═════ Records supplied ═════
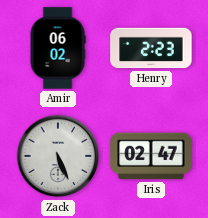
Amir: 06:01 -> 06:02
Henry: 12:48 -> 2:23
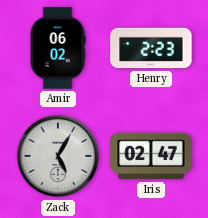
Zack: 5:26 -> 5:05
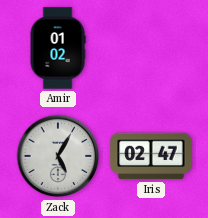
Amir: 06:02 -> 01:02
Henry: 2:23 -> none
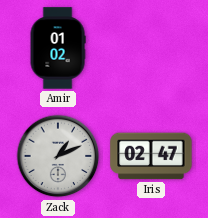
Zack: 5:05 -> 1:11
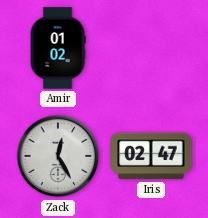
Zack: 1:11 -> 12:25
═════
▶ What to work on:
Write out the records from the line containing "Zack: 5:26 -> 5:05" through the end of the records, leaving out the pictures.

▶ Response for this exercise:
Zack: 5:26 -> 5:05
Amir: 06:02 -> 01:02
Henry: 2:23 -> none
Zack: 5:05 -> 1:11
Zack: 1:11 -> 12:25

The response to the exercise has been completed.